**Problem details**
Your answer should contain each record from the listing, repeated exactly.

**Dataset**
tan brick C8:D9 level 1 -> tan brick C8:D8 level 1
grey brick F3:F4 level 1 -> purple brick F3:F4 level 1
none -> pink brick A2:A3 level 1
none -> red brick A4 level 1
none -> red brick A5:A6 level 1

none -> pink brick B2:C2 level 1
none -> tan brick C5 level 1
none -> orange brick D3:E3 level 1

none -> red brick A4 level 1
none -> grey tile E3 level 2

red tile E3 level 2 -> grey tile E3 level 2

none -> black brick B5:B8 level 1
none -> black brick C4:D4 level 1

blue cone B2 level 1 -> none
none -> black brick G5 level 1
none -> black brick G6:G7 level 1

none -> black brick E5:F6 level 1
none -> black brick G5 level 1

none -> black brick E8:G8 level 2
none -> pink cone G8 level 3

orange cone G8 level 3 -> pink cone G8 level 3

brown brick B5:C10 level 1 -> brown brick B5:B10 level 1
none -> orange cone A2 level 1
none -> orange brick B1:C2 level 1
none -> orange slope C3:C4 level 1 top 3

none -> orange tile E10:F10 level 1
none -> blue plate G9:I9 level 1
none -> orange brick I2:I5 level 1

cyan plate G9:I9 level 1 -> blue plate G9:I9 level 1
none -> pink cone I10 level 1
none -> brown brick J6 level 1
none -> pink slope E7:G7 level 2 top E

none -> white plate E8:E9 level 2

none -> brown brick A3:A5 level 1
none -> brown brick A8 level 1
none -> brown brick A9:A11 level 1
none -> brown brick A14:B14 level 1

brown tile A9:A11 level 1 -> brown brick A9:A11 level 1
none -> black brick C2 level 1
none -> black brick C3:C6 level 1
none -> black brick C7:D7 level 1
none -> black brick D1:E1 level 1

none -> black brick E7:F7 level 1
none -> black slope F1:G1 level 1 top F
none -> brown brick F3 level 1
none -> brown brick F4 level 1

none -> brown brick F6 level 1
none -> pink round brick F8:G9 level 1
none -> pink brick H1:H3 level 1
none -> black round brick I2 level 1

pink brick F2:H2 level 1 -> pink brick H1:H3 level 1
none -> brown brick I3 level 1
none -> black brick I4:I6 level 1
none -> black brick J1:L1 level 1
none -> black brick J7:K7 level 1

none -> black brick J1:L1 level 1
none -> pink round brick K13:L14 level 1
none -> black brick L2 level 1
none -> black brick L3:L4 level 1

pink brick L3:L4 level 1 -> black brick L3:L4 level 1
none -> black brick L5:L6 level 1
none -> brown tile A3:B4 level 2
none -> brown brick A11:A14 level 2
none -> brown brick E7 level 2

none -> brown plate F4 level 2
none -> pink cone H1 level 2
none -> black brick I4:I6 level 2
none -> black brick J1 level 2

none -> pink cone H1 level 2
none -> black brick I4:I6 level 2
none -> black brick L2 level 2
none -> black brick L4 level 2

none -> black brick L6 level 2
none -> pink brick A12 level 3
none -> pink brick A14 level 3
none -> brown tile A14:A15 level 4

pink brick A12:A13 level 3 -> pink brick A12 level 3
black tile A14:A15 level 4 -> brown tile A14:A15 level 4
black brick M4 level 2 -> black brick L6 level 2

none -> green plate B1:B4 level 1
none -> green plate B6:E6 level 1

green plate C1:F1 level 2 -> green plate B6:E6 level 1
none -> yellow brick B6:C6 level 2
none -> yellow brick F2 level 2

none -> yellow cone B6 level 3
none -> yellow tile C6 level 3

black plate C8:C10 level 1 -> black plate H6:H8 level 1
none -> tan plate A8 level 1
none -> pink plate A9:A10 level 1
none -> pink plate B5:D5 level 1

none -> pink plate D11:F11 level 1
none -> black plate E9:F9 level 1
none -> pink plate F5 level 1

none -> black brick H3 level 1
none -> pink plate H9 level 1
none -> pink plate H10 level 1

**Task output**
tan brick C8:D9 level 1 -> tan brick C8:D8 level 1
grey brick F3:F4 level 1 -> purple brick F3:F4 level 1
none -> pink brick A2:A3 level 1
none -> red brick A4 level 1
none -> red brick A5:A6 level 1

none -> pink brick B2:C2 level 1
none -> tan brick C5 level 1
none -> orange brick D3:E3 level 1

none -> red brick A4 level 1
none -> grey tile E3 level 2

red tile E3 level 2 -> grey tile E3 level 2

none -> black brick B5:B8 level 1
none -> black brick C4:D4 level 1

blue cone B2 level 1 -> none
none -> black brick G5 level 1
none -> black brick G6:G7 level 1

none -> black brick E5:F6 level 1
none -> black brick G5 level 1

none -> black brick E8:G8 level 2
none -> pink cone G8 level 3

orange cone G8 level 3 -> pink cone G8 level 3

brown brick B5:C10 level 1 -> brown brick B5:B10 level 1
none -> orange cone A2 level 1
none -> orange brick B1:C2 level 1
none -> orange slope C3:C4 level 1 top 3

none -> orange tile E10:F10 level 1
none -> blue plate G9:I9 level 1
none -> orange brick I2:I5 level 1

cyan plate G9:I9 level 1 -> blue plate G9:I9 level 1
none -> pink cone I10 level 1
none -> brown brick J6 level 1
none -> pink slope E7:G7 level 2 top E

none -> white plate E8:E9 level 2

none -> brown brick A3:A5 level 1
none -> brown brick A8 level 1
none -> brown brick A9:A11 level 1
none -> brown brick A14:B14 level 1

brown tile A9:A11 level 1 -> brown brick A9:A11 level 1
none -> black brick C2 level 1
none -> black brick C3:C6 level 1
none -> black brick C7:D7 level 1
none -> black brick D1:E1 level 1

none -> black brick E7:F7 level 1
none -> black slope F1:G1 level 1 top F
none -> brown brick F3 level 1
none -> brown brick F4 level 1

none -> brown brick F6 level 1
none -> pink round brick F8:G9 level 1
none -> pink brick H1:H3 level 1
none -> black round brick I2 level 1

pink brick F2:H2 level 1 -> pink brick H1:H3 level 1
none -> brown brick I3 level 1
none -> black brick I4:I6 level 1
none -> black brick J1:L1 level 1
none -> black brick J7:K7 level 1

none -> black brick J1:L1 level 1
none -> pink round brick K13:L14 level 1
none -> black brick L2 level 1
none -> black brick L3:L4 level 1

pink brick L3:L4 level 1 -> black brick L3:L4 level 1
none -> black brick L5:L6 level 1
none -> brown tile A3:B4 level 2
none -> brown brick A11:A14 level 2
none -> brown brick E7 level 2

none -> brown plate F4 level 2
none -> pink cone H1 level 2
none -> black brick I4:I6 level 2
none -> black brick J1 level 2

none -> pink cone H1 level 2
none -> black brick I4:I6 level 2
none -> black brick L2 level 2
none -> black brick L4 level 2

none -> black brick L6 level 2
none -> pink brick A12 level 3
none -> pink brick A14 level 3
none -> brown tile A14:A15 level 4

pink brick A12:A13 level 3 -> pink brick A12 level 3
black tile A14:A15 level 4 -> brown tile A14:A15 level 4
black brick M4 level 2 -> black brick L6 level 2

none -> green plate B1:B4 level 1
none -> green plate B6:E6 level 1

green plate C1:F1 level 2 -> green plate B6:E6 level 1
none -> yellow brick B6:C6 level 2
none -> yellow brick F2 level 2

none -> yellow cone B6 level 3
none -> yellow tile C6 level 3

black plate C8:C10 level 1 -> black plate H6:H8 level 1
none -> tan plate A8 level 1
none -> pink plate A9:A10 level 1
none -> pink plate B5:D5 level 1

none -> pink plate D11:F11 level 1
none -> black plate E9:F9 level 1
none -> pink plate F5 level 1

none -> black brick H3 level 1
none -> pink plate H9 level 1
none -> pink plate H10 level 1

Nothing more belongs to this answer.